──────── TASK INPUTS ────────

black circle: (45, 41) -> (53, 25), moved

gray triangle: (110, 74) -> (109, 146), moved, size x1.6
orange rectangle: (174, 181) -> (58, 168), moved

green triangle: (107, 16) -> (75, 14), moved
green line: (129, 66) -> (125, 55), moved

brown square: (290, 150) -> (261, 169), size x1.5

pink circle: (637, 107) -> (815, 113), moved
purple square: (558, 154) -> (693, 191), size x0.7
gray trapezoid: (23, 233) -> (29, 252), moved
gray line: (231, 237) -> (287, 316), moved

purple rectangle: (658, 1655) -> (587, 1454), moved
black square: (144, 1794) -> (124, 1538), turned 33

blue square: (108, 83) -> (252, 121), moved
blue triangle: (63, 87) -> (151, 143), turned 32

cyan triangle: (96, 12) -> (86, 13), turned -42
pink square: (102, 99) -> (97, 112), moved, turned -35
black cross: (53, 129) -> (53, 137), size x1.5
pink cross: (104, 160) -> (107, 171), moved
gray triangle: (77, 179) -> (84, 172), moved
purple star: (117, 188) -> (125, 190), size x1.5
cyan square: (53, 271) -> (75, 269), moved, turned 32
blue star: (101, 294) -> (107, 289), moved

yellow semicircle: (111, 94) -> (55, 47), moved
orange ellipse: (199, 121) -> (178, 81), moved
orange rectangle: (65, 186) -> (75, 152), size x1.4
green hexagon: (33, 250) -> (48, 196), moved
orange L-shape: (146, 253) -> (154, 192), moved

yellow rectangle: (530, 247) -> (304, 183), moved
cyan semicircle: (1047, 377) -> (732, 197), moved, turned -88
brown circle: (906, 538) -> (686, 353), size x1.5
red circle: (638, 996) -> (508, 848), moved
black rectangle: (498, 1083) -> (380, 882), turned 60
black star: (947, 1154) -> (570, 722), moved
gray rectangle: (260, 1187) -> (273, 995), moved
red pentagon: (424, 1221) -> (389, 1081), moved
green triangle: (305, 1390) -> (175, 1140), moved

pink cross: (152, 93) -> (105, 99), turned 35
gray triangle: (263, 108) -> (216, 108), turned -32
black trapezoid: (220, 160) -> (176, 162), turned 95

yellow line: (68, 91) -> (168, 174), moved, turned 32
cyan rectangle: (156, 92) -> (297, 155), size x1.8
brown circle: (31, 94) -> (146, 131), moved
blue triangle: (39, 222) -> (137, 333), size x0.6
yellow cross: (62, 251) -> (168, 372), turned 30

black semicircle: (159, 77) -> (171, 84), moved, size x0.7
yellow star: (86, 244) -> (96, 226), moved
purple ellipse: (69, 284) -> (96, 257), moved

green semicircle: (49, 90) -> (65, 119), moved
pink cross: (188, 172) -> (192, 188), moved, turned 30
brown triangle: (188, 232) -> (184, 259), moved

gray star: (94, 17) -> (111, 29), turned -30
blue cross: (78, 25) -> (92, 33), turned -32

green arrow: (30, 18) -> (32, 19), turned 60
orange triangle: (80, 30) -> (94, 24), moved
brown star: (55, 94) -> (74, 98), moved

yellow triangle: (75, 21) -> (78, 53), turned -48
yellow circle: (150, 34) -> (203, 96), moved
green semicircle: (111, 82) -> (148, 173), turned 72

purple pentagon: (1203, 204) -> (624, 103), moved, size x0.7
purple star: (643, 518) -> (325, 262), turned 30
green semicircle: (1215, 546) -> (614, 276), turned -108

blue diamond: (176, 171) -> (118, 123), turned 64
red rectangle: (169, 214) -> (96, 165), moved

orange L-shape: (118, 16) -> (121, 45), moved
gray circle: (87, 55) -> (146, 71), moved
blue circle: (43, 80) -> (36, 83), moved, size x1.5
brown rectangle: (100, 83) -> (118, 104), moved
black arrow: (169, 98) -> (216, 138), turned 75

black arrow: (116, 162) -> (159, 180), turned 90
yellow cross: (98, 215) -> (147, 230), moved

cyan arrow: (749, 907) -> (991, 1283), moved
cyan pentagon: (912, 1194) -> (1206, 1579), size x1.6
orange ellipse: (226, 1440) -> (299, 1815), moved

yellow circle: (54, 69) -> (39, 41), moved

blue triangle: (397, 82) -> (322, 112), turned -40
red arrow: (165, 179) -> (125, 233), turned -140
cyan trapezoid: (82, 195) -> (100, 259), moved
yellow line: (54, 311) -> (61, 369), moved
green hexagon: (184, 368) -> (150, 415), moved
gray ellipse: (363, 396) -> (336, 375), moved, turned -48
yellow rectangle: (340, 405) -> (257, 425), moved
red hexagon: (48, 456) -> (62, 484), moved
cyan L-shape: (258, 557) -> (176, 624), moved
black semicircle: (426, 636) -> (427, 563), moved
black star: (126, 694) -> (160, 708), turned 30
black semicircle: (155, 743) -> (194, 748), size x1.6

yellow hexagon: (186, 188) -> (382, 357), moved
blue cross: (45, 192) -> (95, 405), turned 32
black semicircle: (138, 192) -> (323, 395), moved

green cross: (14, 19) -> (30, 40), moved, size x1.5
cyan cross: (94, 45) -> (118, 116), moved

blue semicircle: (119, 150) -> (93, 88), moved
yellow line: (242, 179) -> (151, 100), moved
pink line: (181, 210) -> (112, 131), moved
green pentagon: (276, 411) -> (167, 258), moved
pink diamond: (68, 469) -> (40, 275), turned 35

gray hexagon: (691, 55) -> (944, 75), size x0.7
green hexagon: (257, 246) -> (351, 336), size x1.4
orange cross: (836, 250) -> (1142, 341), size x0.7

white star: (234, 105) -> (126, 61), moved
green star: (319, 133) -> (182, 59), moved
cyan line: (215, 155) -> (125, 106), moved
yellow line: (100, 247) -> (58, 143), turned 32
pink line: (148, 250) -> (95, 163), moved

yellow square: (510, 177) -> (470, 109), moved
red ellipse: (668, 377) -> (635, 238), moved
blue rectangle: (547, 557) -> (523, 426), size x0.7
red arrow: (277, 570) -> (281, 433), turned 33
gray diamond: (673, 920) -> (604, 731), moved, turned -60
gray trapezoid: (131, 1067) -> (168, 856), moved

────────

Among the lines of the data, which ones contain the word "shape"? Show them.

orange L-shape: (146, 253) -> (154, 192), moved
orange L-shape: (118, 16) -> (121, 45), moved
cyan L-shape: (258, 557) -> (176, 624), moved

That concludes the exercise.